Task brief: Every line in the records below that holds the word "diode" is to be copied.

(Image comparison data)
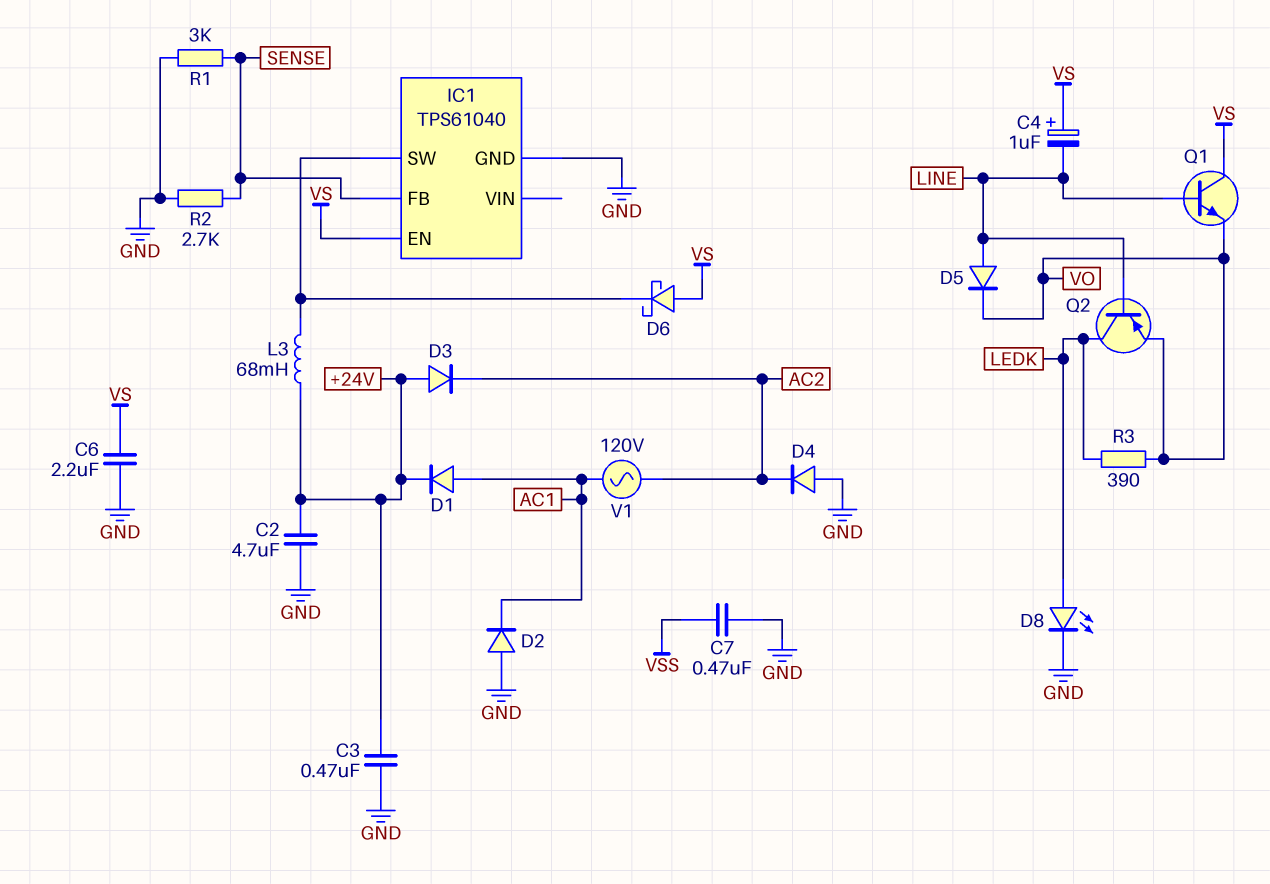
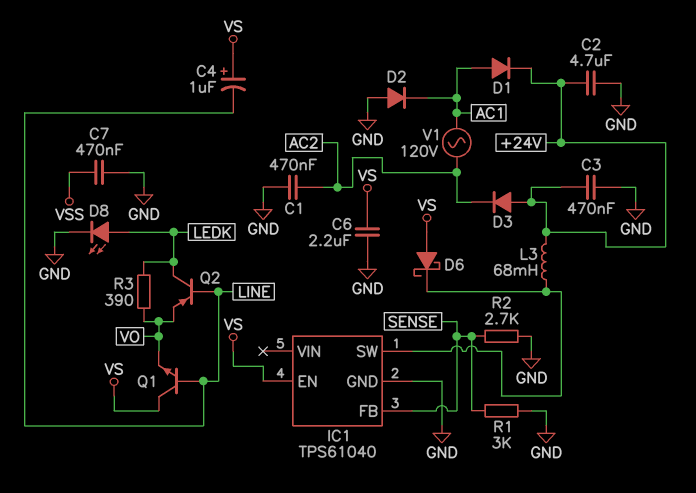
C1: none -> 470nF (AC2, GND)
D4: diode (A GND, K AC2) -> none
D5: diode (A LINE, K VO) -> none

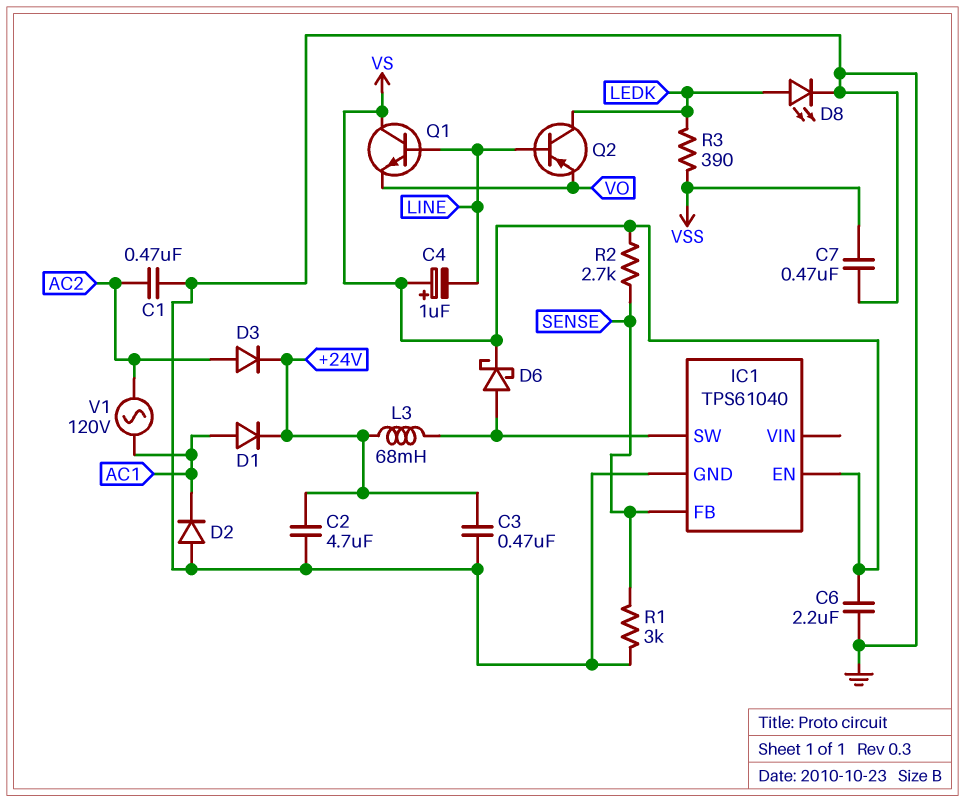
D3: diode (A +24V, K AC2) -> diode (A AC2, K +24V)
D6: schottky (A VS, K IC1/SW) -> schottky (A IC1/SW, K VS)
R2: 2.7k (GND, SENSE) -> 2.7k (SENSE, VS)
R3: 390 (LEDK, VO) -> 390 (LEDK, VSS)

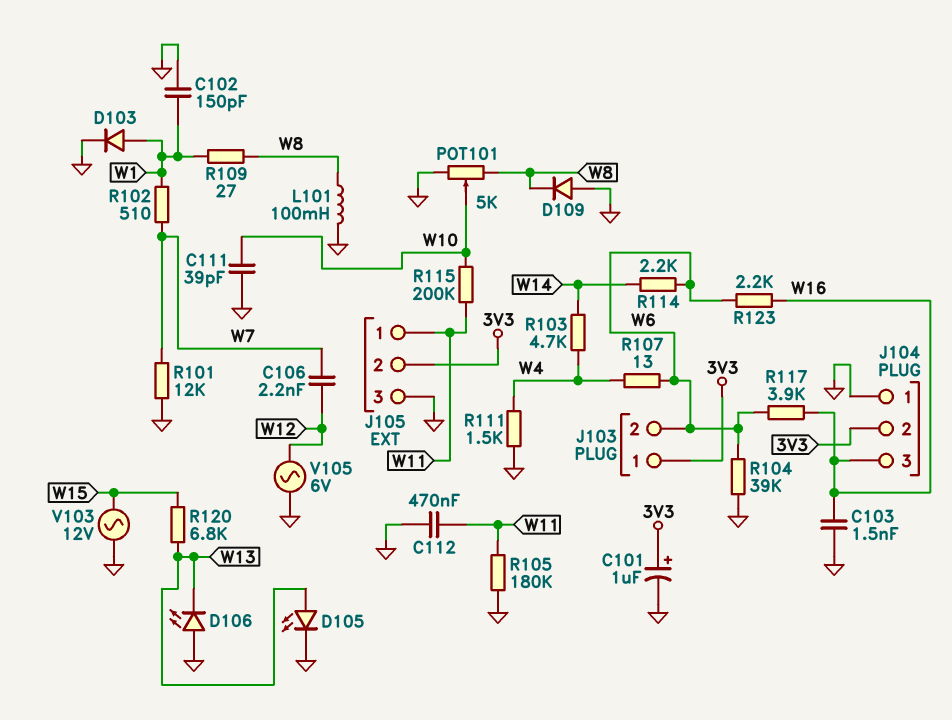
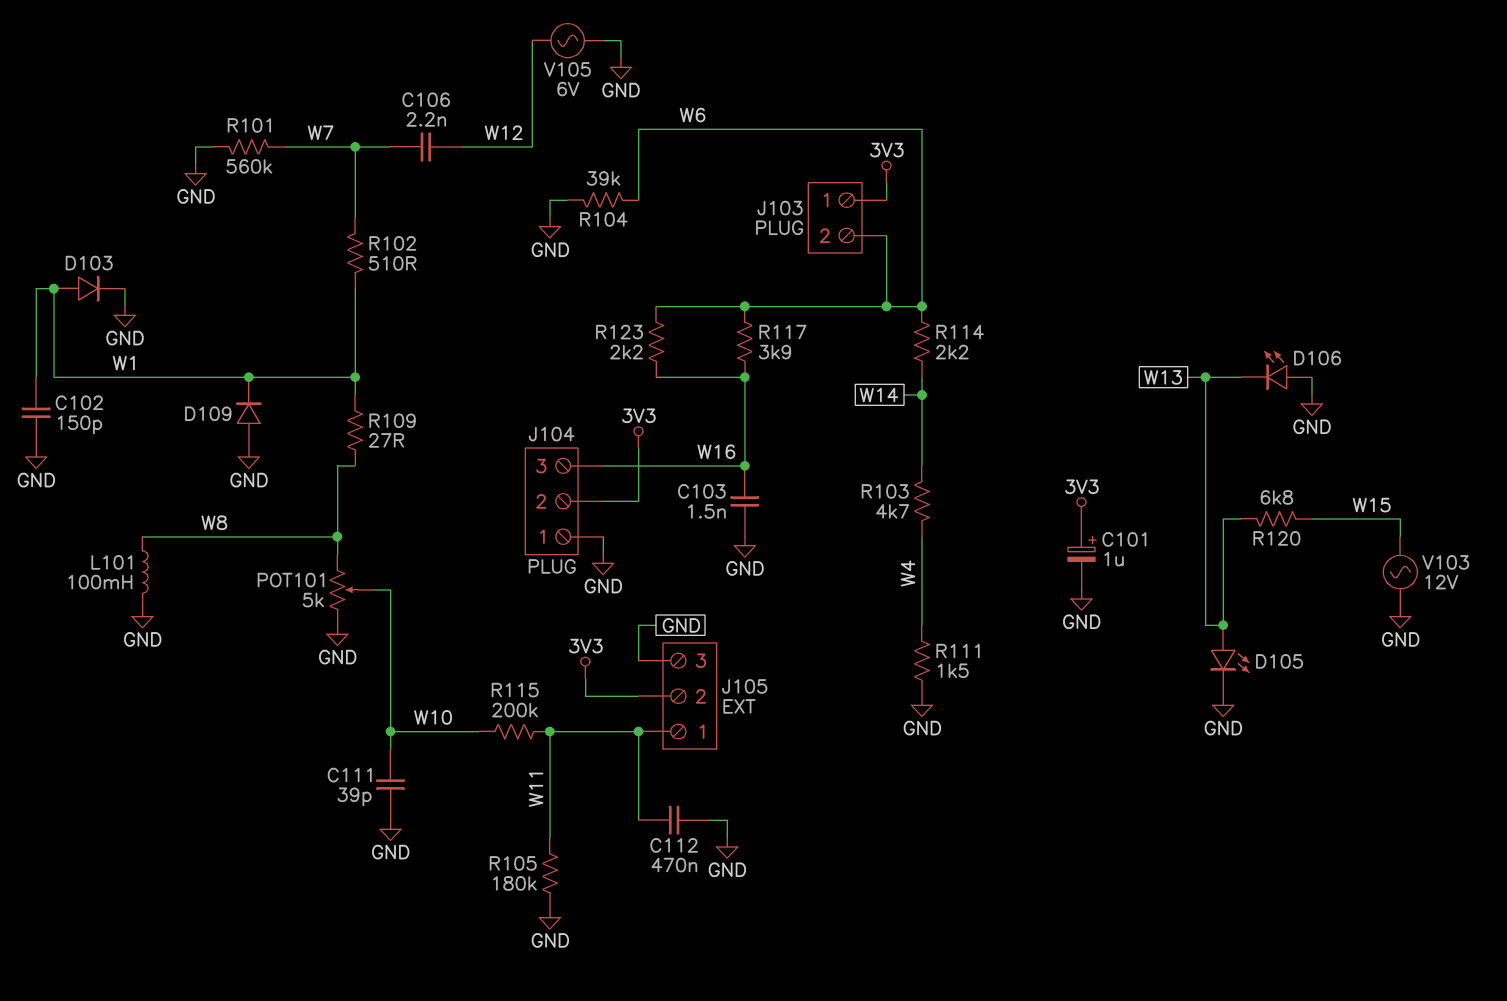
D109: diode (A GND, K W8) -> diode (A GND, K W1)
R101: 12k (GND, W7) -> 560k (GND, W7)
R107: 13 (W4, W6) -> none

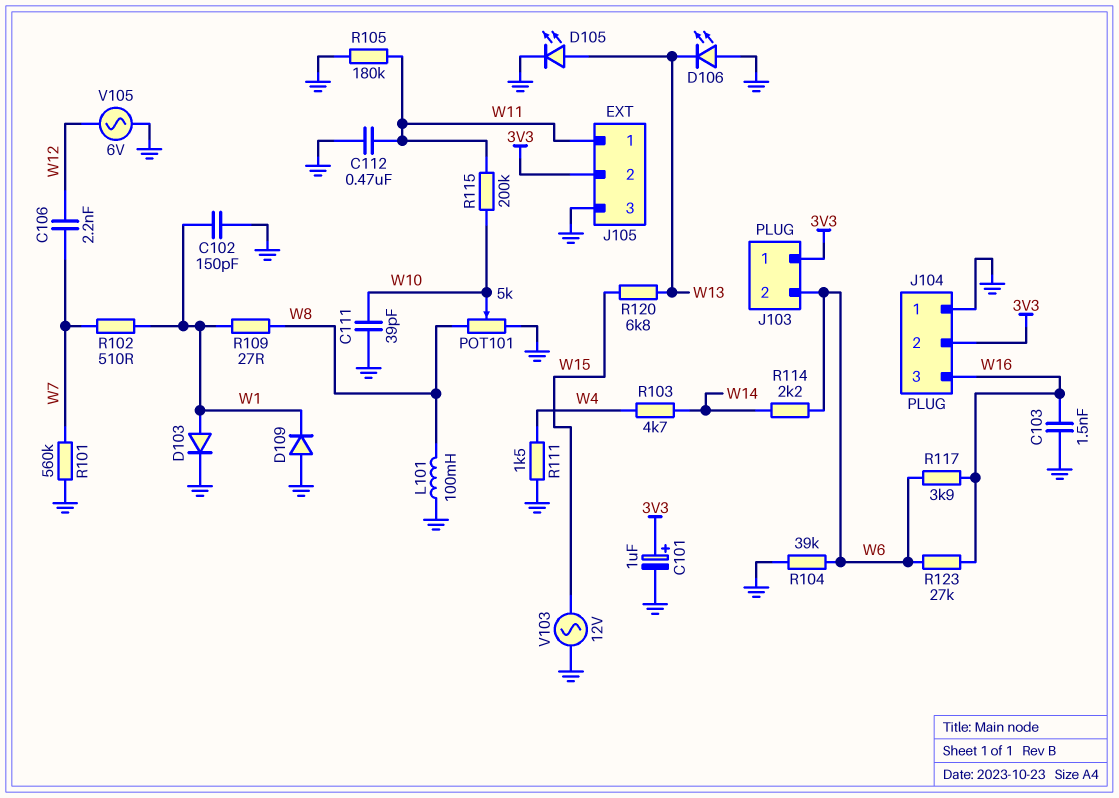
R123: 2.2k (W6, W16) -> 27k (W6, W16)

Response for this exercise:
D4: diode (A GND, K AC2) -> none
D5: diode (A LINE, K VO) -> none
D3: diode (A +24V, K AC2) -> diode (A AC2, K +24V)
D109: diode (A GND, K W8) -> diode (A GND, K W1)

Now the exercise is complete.